WHAT YOU ARE ASKED TO DO: Below are the records; count the lines in which "VRAW" occurs and report only that number.

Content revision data
------
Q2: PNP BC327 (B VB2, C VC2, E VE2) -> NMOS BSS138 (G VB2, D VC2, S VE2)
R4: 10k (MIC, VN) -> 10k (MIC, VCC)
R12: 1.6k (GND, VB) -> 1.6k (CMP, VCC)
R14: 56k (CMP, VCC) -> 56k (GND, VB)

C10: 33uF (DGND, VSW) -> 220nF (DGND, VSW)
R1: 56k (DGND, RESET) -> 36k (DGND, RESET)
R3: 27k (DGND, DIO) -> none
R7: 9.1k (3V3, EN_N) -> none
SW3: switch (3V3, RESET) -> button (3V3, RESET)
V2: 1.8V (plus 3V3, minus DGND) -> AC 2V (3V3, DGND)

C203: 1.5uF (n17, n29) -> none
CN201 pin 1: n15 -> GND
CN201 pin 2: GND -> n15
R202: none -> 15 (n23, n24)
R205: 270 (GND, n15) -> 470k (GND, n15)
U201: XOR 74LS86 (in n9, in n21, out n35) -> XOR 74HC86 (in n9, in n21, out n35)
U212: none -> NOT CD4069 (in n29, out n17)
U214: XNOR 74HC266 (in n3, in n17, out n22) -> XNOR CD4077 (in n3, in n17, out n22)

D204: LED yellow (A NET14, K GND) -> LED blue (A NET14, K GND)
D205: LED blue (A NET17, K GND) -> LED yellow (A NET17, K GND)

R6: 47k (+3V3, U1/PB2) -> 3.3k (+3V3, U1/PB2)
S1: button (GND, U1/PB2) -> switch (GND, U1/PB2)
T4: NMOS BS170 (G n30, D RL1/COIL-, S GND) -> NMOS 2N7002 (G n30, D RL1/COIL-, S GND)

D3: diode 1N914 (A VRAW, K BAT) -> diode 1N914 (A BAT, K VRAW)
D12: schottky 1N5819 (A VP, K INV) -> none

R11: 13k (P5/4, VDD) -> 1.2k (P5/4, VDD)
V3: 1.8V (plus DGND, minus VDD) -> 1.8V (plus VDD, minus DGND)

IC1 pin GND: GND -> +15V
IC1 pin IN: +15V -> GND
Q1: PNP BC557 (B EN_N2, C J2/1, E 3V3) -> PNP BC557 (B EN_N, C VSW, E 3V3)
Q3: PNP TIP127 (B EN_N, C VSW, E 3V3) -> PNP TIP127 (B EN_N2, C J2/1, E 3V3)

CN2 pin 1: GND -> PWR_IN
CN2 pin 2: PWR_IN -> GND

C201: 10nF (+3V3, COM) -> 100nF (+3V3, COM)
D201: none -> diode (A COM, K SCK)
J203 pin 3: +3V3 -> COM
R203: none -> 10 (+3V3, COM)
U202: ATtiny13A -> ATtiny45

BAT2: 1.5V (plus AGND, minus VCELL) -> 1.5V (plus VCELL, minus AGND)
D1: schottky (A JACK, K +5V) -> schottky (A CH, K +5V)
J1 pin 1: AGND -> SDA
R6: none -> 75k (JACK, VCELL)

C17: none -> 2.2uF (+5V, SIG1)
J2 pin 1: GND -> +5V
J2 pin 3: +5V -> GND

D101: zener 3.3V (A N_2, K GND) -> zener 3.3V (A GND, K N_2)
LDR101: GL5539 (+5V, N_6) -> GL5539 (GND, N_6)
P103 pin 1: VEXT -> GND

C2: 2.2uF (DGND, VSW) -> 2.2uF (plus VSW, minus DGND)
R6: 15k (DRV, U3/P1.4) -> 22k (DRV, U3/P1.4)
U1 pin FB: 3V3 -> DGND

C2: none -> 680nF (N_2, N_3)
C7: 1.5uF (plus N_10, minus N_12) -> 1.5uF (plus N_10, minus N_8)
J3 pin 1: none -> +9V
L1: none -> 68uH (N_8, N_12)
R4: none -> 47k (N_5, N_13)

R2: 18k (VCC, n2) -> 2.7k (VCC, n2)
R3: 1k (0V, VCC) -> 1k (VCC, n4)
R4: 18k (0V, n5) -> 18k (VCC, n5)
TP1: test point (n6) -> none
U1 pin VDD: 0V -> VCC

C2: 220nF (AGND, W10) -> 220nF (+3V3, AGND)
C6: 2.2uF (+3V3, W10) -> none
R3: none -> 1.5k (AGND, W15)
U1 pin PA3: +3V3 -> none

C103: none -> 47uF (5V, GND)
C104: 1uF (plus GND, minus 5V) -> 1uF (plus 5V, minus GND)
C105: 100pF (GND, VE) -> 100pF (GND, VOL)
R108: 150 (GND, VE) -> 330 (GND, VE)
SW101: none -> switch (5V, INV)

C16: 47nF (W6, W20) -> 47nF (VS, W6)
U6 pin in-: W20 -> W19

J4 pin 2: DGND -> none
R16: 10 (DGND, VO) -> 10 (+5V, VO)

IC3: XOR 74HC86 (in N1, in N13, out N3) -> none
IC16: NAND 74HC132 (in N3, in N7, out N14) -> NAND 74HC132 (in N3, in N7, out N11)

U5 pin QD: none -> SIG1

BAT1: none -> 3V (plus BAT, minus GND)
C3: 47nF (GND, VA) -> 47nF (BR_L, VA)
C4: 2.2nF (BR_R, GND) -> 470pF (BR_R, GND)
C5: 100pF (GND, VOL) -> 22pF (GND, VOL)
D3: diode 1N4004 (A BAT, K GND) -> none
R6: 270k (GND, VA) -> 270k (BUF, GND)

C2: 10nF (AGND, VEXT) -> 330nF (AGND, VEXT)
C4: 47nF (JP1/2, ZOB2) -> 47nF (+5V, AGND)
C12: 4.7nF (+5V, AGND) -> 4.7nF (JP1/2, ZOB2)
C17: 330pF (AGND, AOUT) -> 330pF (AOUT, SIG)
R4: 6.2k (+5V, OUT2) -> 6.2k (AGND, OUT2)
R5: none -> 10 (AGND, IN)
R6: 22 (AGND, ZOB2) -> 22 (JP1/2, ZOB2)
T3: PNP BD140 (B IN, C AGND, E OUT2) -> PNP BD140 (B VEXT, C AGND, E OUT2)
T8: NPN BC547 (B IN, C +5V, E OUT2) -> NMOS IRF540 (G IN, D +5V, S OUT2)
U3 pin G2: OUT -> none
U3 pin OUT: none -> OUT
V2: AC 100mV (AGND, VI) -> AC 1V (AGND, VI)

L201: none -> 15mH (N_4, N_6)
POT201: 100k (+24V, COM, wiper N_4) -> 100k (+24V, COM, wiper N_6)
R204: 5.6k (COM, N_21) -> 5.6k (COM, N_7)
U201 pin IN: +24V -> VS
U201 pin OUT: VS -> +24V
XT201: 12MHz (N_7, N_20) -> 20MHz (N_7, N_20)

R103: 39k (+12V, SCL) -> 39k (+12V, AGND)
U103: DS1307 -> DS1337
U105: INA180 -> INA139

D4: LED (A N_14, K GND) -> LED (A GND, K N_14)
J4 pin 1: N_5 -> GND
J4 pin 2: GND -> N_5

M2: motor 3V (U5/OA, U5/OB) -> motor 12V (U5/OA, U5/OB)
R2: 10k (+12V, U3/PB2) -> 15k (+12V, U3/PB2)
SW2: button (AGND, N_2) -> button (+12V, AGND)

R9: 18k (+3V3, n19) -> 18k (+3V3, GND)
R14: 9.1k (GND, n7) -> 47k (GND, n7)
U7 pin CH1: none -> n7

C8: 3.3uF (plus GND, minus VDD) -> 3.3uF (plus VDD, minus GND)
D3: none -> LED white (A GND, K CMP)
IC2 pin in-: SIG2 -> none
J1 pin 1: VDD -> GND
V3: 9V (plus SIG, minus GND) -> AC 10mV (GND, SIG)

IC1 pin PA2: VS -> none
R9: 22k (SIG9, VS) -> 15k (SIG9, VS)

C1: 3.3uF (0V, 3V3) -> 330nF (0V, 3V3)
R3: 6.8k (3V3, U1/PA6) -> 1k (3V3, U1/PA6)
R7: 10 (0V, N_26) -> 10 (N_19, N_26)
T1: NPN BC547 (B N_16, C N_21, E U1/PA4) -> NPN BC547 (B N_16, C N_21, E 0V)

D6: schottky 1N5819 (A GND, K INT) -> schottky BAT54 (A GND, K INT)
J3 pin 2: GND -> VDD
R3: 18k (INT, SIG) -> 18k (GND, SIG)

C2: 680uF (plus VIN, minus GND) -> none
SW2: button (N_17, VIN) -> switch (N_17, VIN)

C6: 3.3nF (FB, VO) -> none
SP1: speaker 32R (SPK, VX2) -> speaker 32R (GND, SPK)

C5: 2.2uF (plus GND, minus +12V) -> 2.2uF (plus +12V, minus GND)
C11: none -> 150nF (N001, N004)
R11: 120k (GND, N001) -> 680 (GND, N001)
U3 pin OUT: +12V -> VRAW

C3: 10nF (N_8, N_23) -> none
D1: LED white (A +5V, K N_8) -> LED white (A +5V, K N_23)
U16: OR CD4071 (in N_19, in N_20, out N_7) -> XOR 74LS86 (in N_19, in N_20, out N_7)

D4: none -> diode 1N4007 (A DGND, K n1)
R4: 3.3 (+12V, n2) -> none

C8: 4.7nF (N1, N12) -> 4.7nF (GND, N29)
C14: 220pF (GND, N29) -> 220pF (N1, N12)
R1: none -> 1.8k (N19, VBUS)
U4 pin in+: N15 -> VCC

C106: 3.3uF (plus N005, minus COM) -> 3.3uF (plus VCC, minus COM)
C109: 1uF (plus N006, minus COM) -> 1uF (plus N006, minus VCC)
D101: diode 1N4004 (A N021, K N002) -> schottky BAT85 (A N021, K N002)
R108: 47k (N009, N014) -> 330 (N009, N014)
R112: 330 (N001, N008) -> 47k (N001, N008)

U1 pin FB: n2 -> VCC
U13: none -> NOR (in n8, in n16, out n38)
------
RESPONSE TO THE TASK: 2